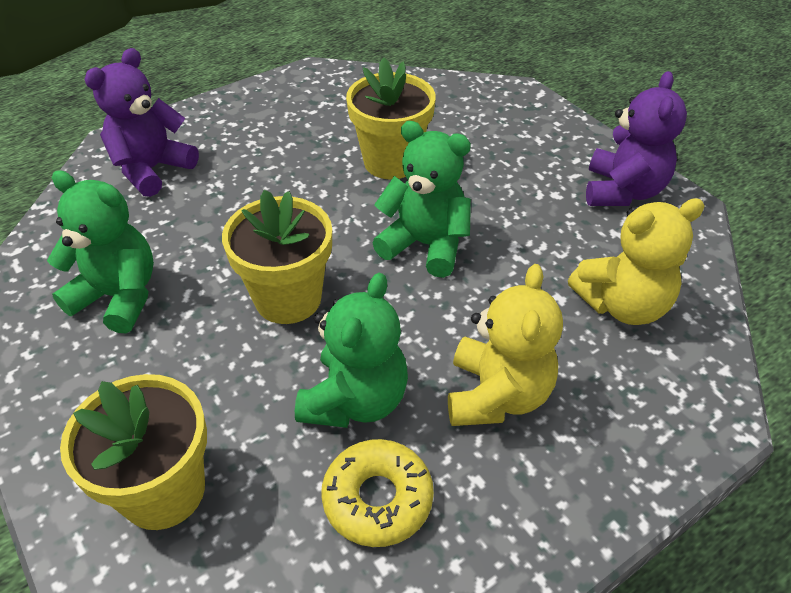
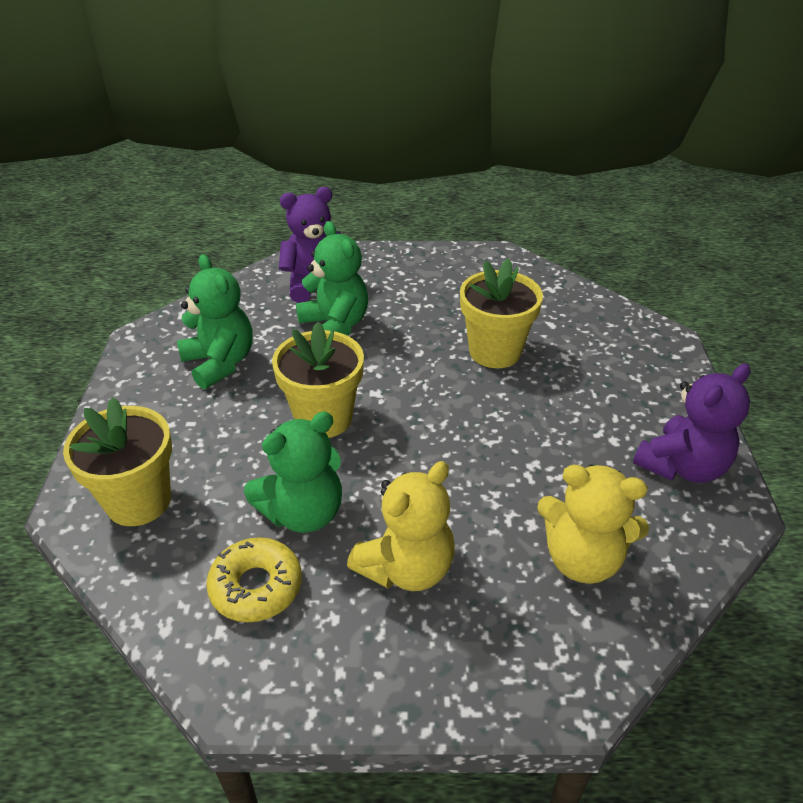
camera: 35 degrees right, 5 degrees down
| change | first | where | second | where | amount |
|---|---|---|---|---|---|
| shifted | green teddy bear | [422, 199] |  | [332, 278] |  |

Assignment - Could each line of the data be written out exactly, with no pictures included?

Answer -
camera: 35 degrees right, 5 degrees down
| change | first | where | second | where | amount |
|---|---|---|---|---|---|
| shifted | green teddy bear | [422, 199] |  | [332, 278] |  |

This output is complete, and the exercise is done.